ABOUT THIS TASK: Under this line are the records; write out word for word the part that begins at the line containing "white 1x3 brick [263,175,425,300]" and ends at the line containing "white 1x3 brick [233,344,357,515]", and no more.

DATA FOR PROCESSING:
BEGIN

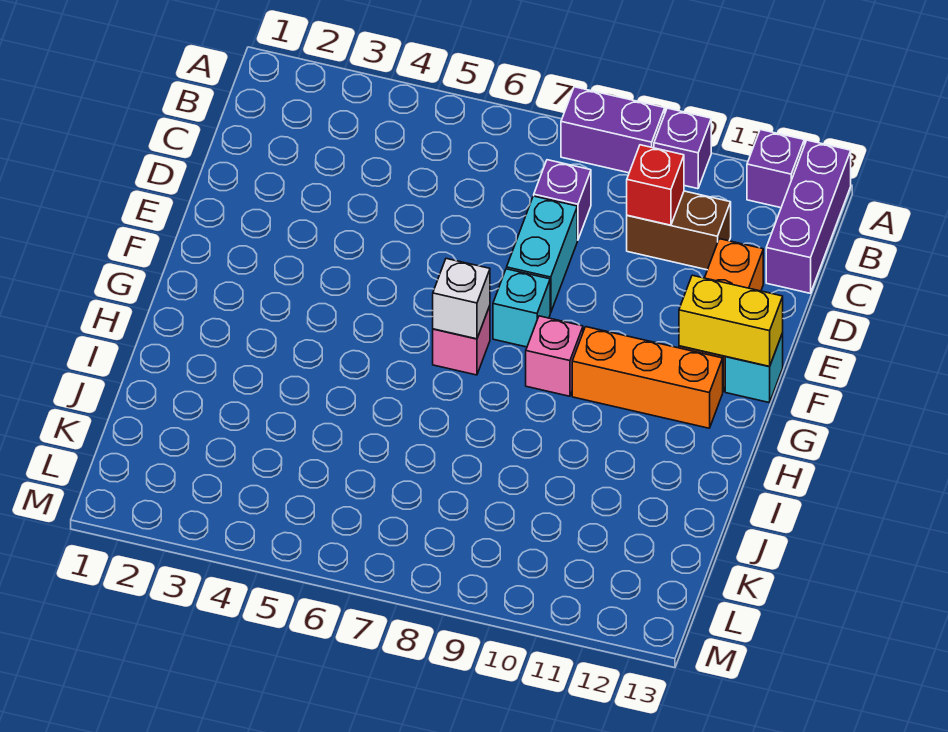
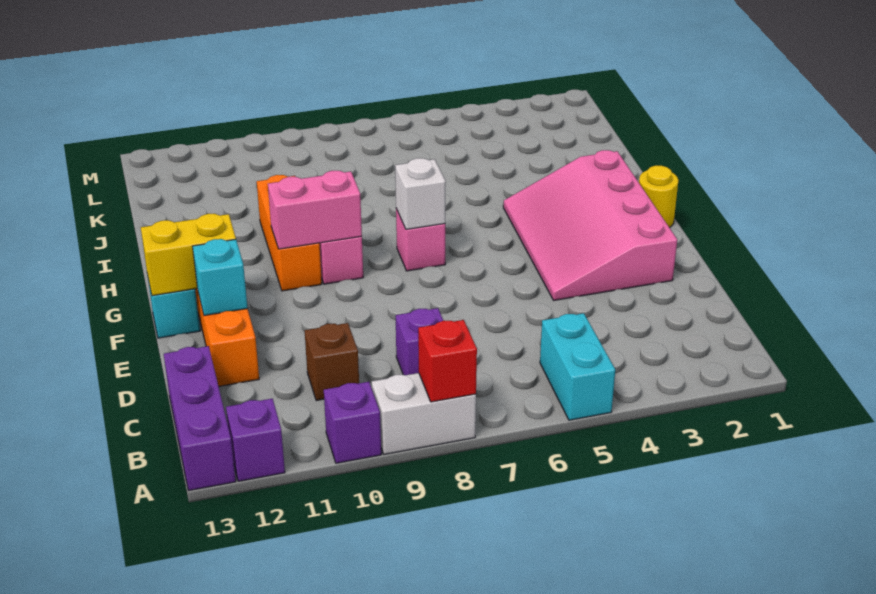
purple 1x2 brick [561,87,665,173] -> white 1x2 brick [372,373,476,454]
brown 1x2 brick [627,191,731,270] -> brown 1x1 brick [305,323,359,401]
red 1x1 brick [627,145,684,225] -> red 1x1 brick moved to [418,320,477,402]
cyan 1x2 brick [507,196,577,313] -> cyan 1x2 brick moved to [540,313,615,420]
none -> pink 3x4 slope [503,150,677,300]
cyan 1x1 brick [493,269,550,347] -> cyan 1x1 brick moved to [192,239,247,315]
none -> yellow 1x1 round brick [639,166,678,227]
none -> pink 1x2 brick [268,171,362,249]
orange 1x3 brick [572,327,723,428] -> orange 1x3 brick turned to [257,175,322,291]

END
BEGIN

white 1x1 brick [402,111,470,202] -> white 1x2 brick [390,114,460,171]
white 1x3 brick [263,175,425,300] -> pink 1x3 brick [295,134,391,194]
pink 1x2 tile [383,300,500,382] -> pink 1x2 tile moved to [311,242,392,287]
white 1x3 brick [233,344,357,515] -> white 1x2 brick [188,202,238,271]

END
BEGIN

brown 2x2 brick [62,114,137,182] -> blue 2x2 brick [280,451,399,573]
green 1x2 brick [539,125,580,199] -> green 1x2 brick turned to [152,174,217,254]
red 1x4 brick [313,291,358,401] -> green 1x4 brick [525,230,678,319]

END

TASK RESPONSE:
white 1x3 brick [263,175,425,300] -> pink 1x3 brick [295,134,391,194]
pink 1x2 tile [383,300,500,382] -> pink 1x2 tile moved to [311,242,392,287]
white 1x3 brick [233,344,357,515] -> white 1x2 brick [188,202,238,271]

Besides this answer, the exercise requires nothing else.